*STUDY MATERIAL*.

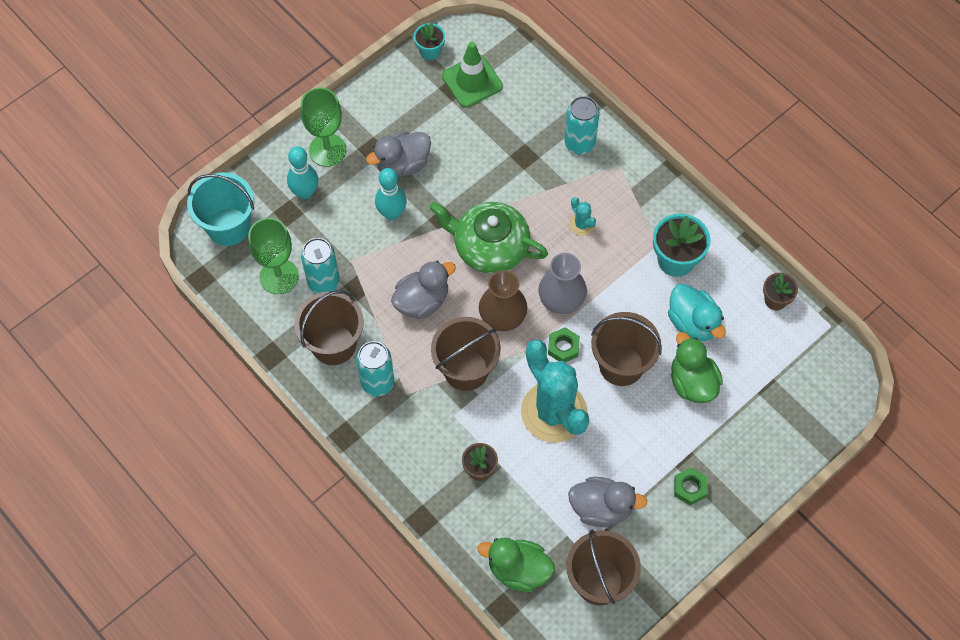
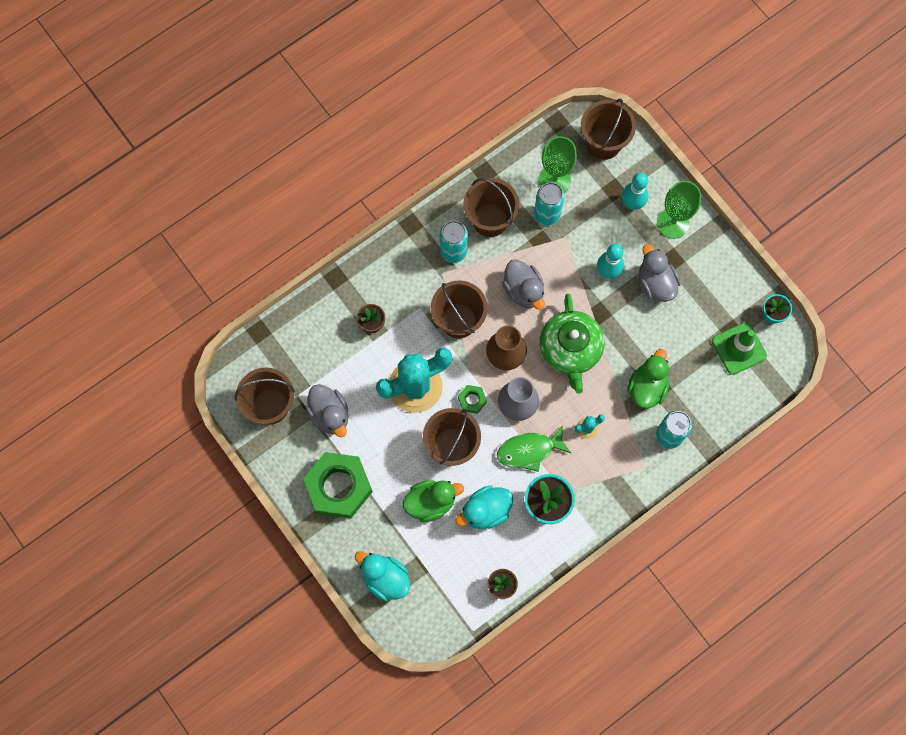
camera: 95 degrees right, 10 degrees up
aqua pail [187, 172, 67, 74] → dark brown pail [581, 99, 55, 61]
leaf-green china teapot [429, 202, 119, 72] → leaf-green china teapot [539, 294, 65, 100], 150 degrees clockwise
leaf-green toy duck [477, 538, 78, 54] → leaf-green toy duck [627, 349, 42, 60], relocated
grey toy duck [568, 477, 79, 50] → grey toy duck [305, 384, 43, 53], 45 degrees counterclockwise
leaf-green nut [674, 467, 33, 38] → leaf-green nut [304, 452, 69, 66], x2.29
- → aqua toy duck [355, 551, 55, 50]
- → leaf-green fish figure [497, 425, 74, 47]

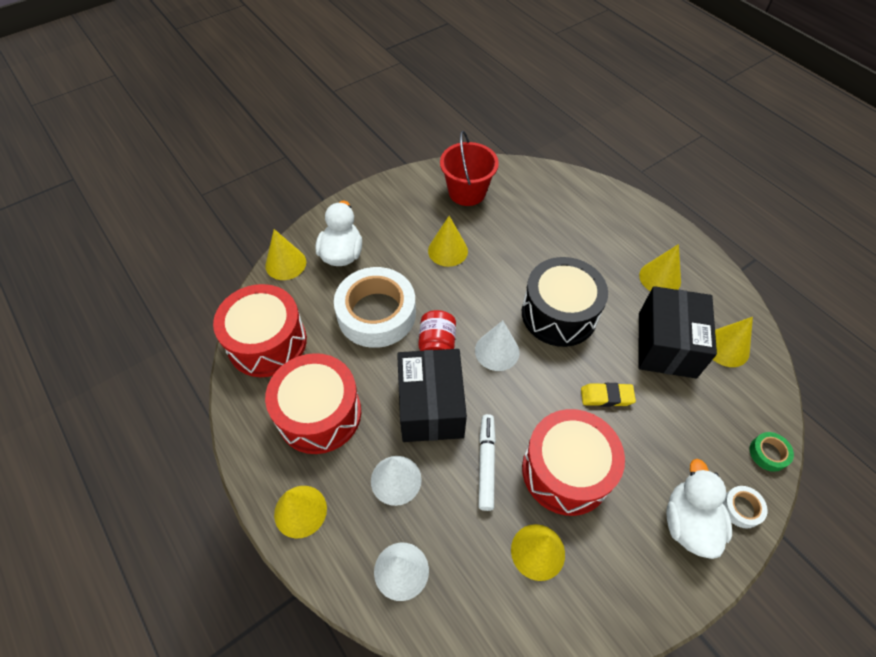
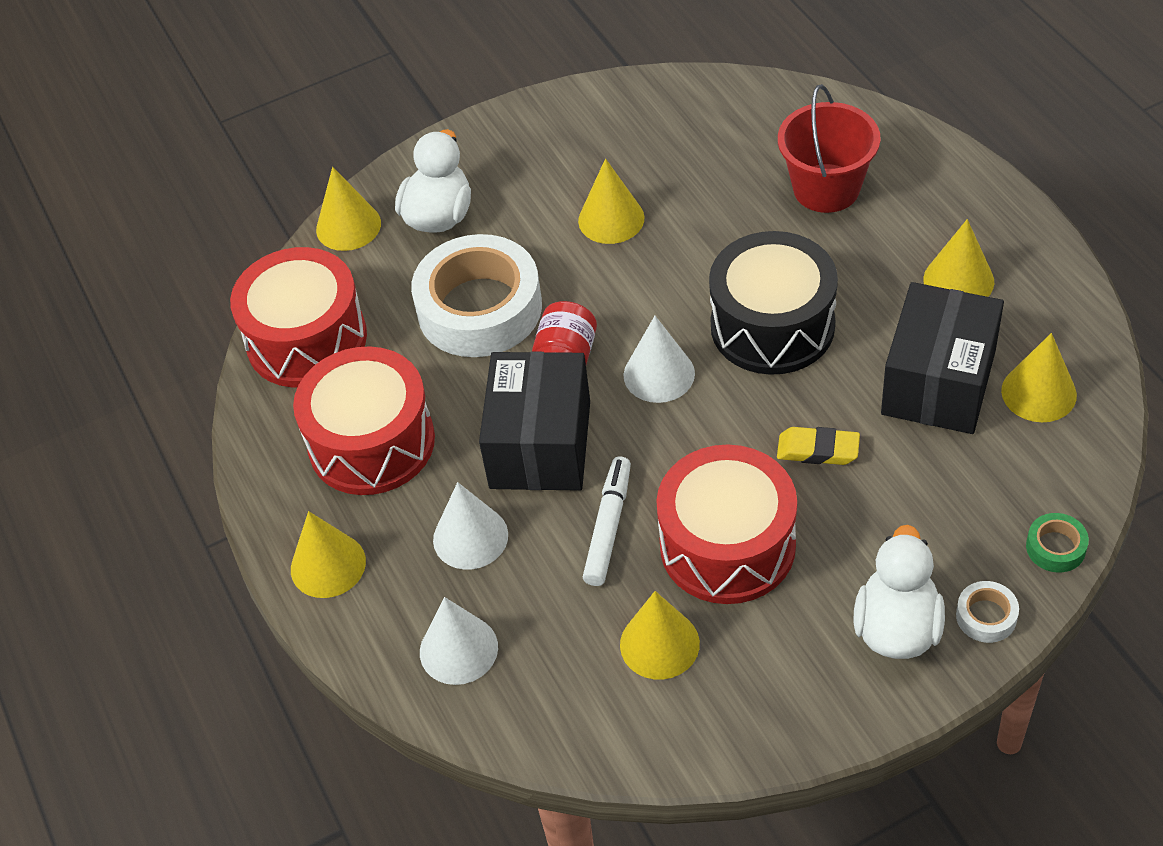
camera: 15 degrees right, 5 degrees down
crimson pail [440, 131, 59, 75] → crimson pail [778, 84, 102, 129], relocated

*WORK REQUIRED*. If the word "aqua" is on a line above, return that line.

*RESULT OF THIS EXERCISE*.
aqua pail [187, 172, 67, 74] → dark brown pail [581, 99, 55, 61]
- → aqua toy duck [355, 551, 55, 50]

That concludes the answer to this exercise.